__Task to carry out__.
Search the entries below for the string "recoloured" and copy the lines that hold it.

__Data excerpts__.
-------

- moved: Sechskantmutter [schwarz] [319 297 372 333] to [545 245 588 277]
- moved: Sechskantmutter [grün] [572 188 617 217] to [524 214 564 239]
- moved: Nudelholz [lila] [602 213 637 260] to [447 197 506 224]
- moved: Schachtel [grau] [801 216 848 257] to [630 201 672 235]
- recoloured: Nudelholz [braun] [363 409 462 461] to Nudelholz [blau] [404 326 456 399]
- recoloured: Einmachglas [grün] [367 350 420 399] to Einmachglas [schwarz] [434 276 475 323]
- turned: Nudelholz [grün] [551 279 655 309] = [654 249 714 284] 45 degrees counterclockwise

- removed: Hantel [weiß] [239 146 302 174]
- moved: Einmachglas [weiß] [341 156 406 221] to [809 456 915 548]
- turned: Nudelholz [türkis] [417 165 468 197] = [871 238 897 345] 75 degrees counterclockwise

-------

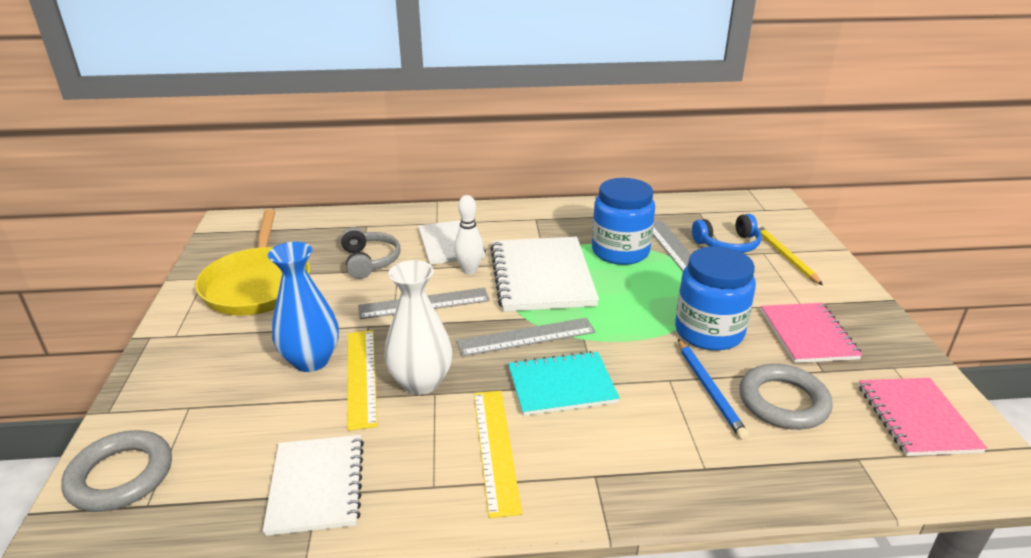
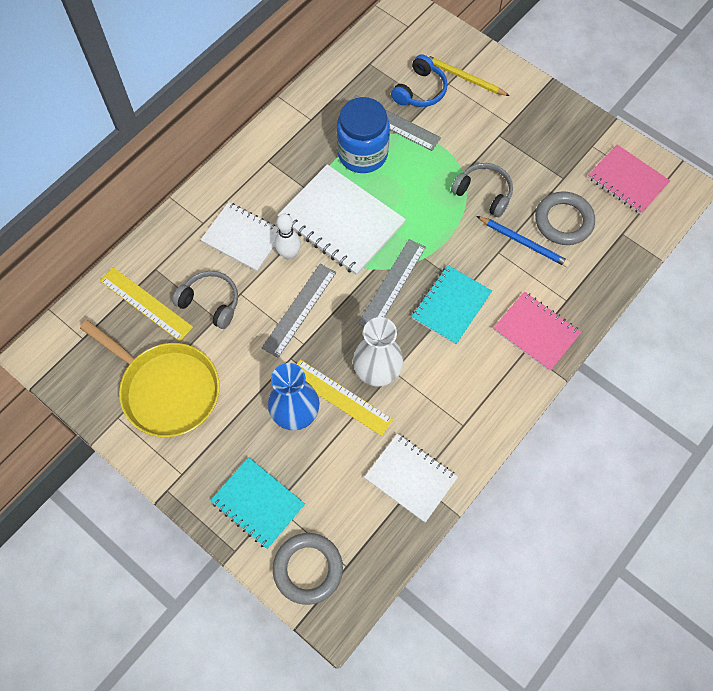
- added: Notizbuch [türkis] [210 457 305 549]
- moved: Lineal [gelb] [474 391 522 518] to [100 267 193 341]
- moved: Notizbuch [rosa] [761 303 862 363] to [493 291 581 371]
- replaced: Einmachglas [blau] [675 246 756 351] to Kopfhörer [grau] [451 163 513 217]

-------

__Exercise output__.
- recoloured: Nudelholz [braun] [363 409 462 461] to Nudelholz [blau] [404 326 456 399]
- recoloured: Einmachglas [grün] [367 350 420 399] to Einmachglas [schwarz] [434 276 475 323]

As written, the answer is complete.